**Record extracts:**
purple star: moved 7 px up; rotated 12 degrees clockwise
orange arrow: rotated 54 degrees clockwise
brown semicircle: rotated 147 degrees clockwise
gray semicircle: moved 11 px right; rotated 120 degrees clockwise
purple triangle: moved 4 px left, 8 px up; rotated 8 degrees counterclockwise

**Exercise:** What you give back should be exactly the lines from the one with "gray semicircle: moved" through the final line of the listing, and no others.

**Solution to this exercise:**
gray semicircle: moved 11 px right; rotated 120 degrees clockwise
purple triangle: moved 4 px left, 8 px up; rotated 8 degrees counterclockwise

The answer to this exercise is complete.